Materials provided Start Marker

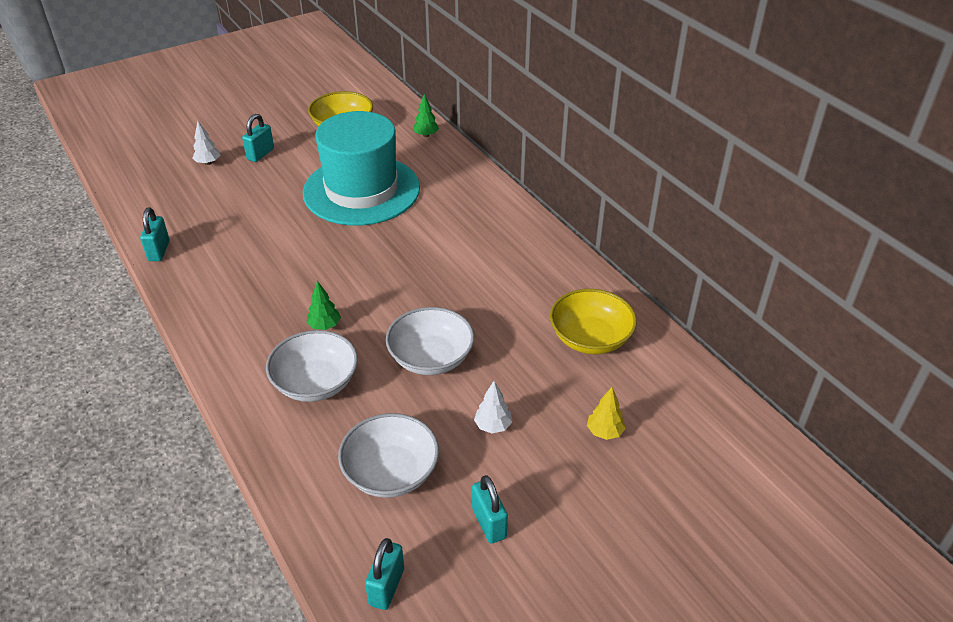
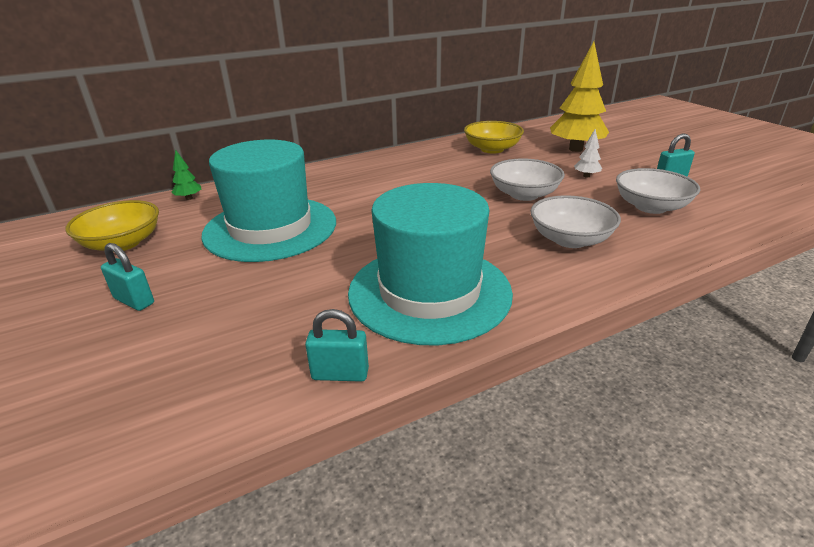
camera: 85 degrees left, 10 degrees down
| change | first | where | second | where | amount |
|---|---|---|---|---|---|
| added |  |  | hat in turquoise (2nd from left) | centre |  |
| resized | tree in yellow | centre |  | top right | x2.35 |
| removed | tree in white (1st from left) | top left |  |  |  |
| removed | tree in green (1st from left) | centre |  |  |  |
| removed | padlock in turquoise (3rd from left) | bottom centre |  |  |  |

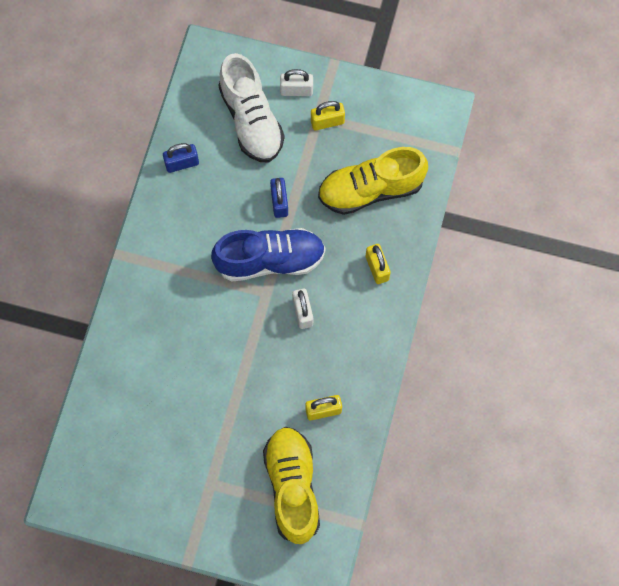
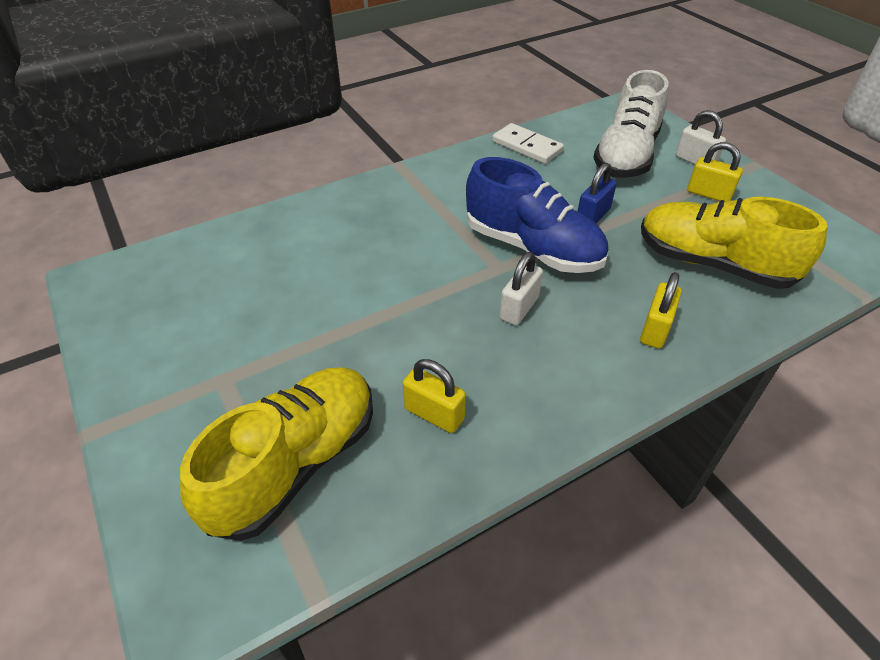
camera: 45 degrees right, 25 degrees down
| change | first | where | second | where | amount |
|---|---|---|---|---|---|
| replaced | padlock in blue (1st from left) | top left | domino in white | top centre |  |

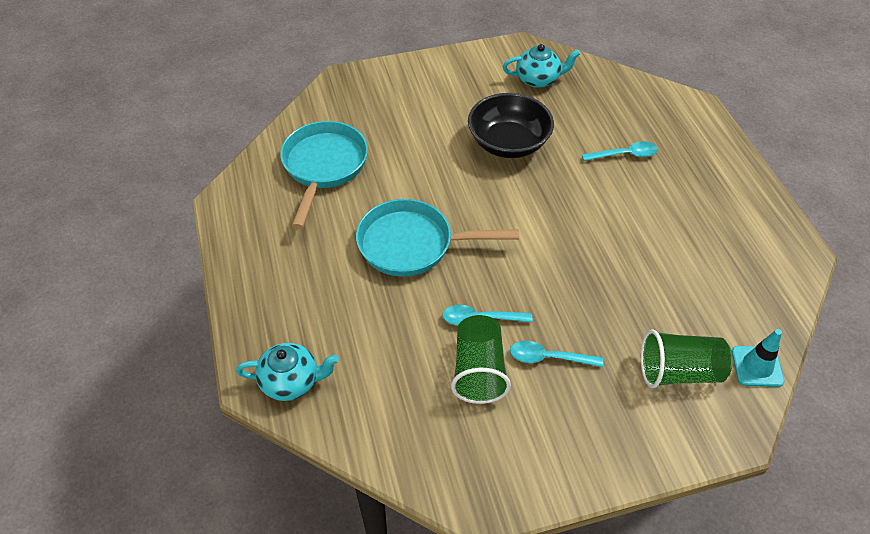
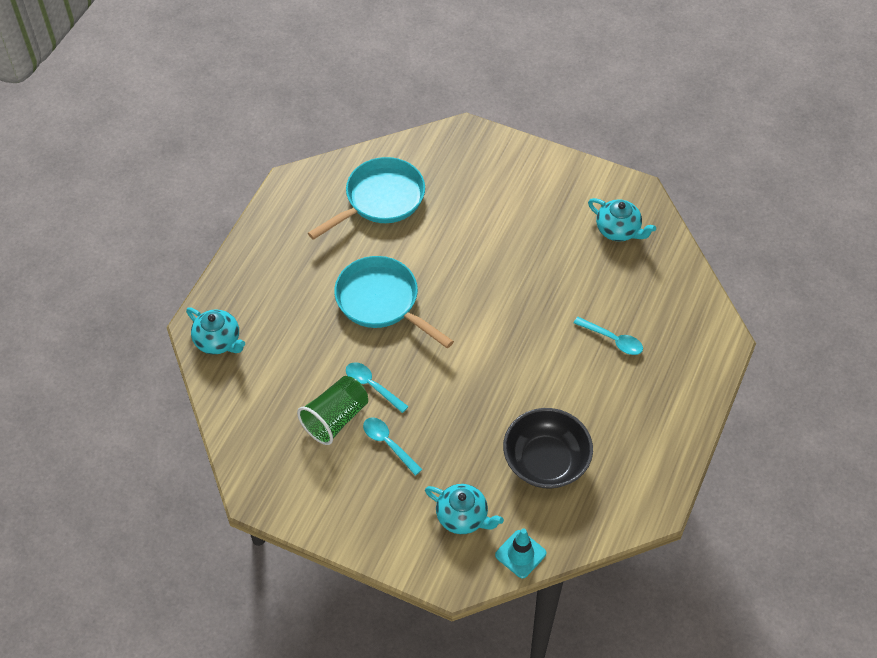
camera: 40 degrees right, 5 degrees up
| change | first | where | second | where | amount |
|---|---|---|---|---|---|
| replaced | cup in green (2nd from left) | bottom right | teapot in turquoise (2nd from left) | bottom centre |  |
| moved | bowl in black | top centre |  | bottom centre |  |

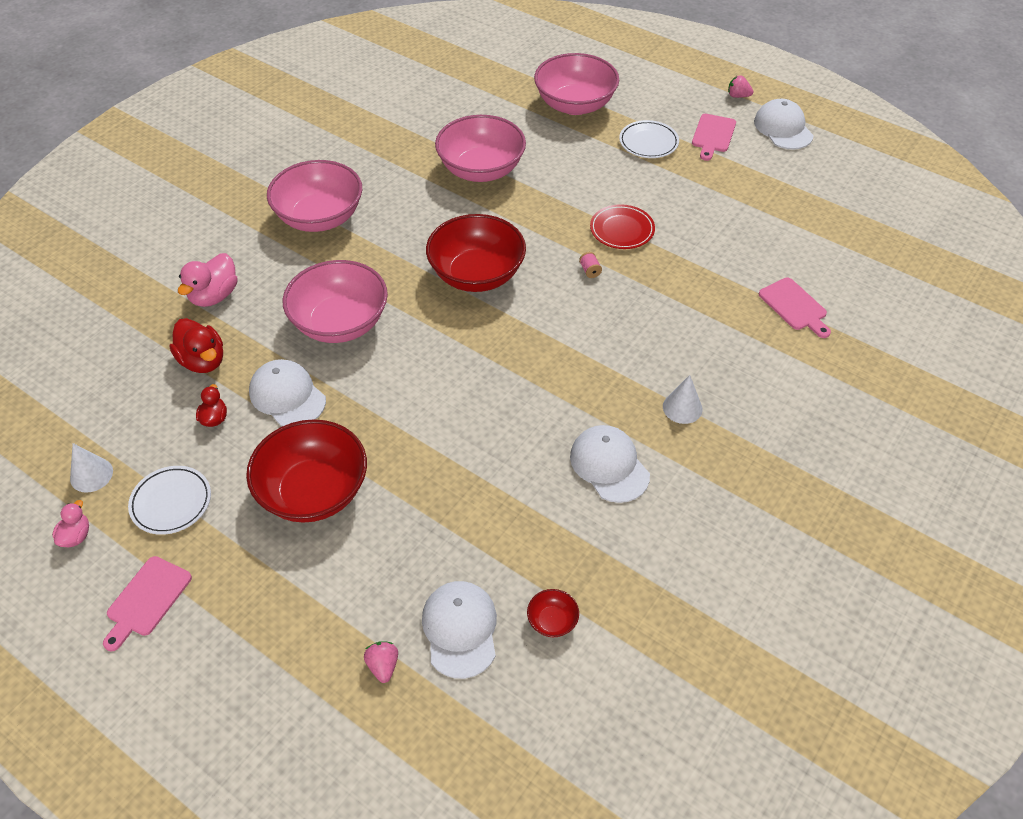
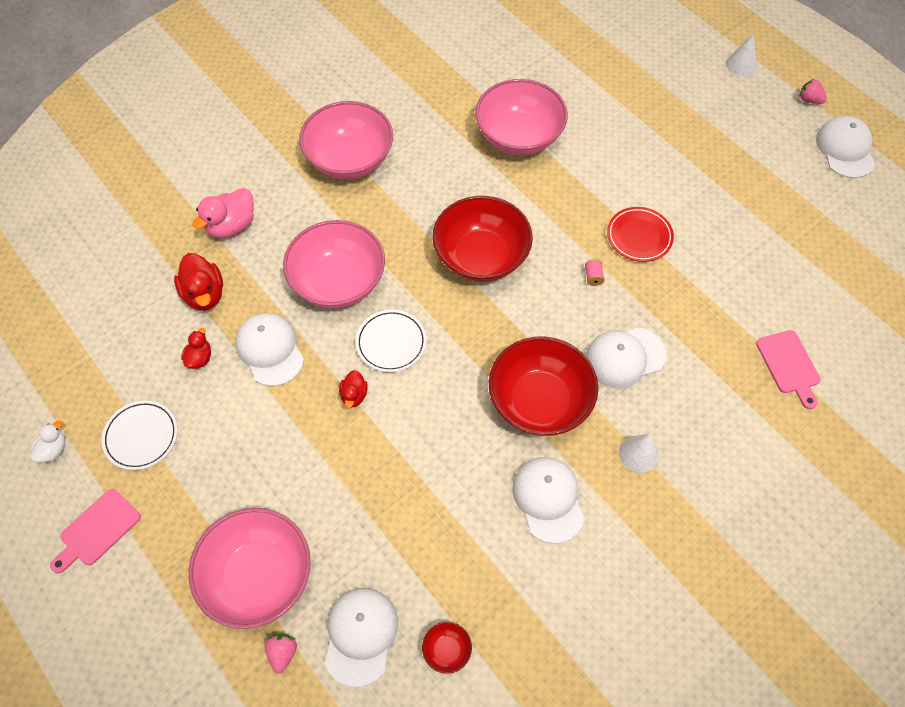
camera: 15 degrees right, 10 degrees up
| change | first | where | second | where | amount |
|---|---|---|---|---|---|
| recoloured | duck in pink (1st from left) | middle left | duck in white | middle left |  |
| moved | bowl in pink (4th from left in the first image) | top centre | bowl in pink (1st from left) | bottom left |  |
| added |  |  | duck in red (3rd from left) | centre |  |
| moved | plate in white (2nd from left) | top centre |  | centre |  |
| moved | bowl in red (1st from left in the first image) | middle left | bowl in red (3rd from left) | centre |  |
| added |  |  | cap in white (4th from left) | middle right |  |
| moved | cone in white (1st from left in the first image) | middle left | cone in white (2nd from left) | top right |  |
| removed | cutting board in pink (2nd from left) | top right |  |  |  |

Materials provided End Marker

## Directions for this task
Pictures aside, retype the material exactly.

## Answer box
camera: 85 degrees left, 10 degrees down
| change | first | where | second | where | amount |
|---|---|---|---|---|---|
| added |  |  | hat in turquoise (2nd from left) | centre |  |
| resized | tree in yellow | centre |  | top right | x2.35 |
| removed | tree in white (1st from left) | top left |  |  |  |
| removed | tree in green (1st from left) | centre |  |  |  |
| removed | padlock in turquoise (3rd from left) | bottom centre |  |  |  |

camera: 45 degrees right, 25 degrees down
| change | first | where | second | where | amount |
|---|---|---|---|---|---|
| replaced | padlock in blue (1st from left) | top left | domino in white | top centre |  |

camera: 40 degrees right, 5 degrees up
| change | first | where | second | where | amount |
|---|---|---|---|---|---|
| replaced | cup in green (2nd from left) | bottom right | teapot in turquoise (2nd from left) | bottom centre |  |
| moved | bowl in black | top centre |  | bottom centre |  |

camera: 15 degrees right, 10 degrees up
| change | first | where | second | where | amount |
|---|---|---|---|---|---|
| recoloured | duck in pink (1st from left) | middle left | duck in white | middle left |  |
| moved | bowl in pink (4th from left in the first image) | top centre | bowl in pink (1st from left) | bottom left |  |
| added |  |  | duck in red (3rd from left) | centre |  |
| moved | plate in white (2nd from left) | top centre |  | centre |  |
| moved | bowl in red (1st from left in the first image) | middle left | bowl in red (3rd from left) | centre |  |
| added |  |  | cap in white (4th from left) | middle right |  |
| moved | cone in white (1st from left in the first image) | middle left | cone in white (2nd from left) | top right |  |
| removed | cutting board in pink (2nd from left) | top right |  |  |  |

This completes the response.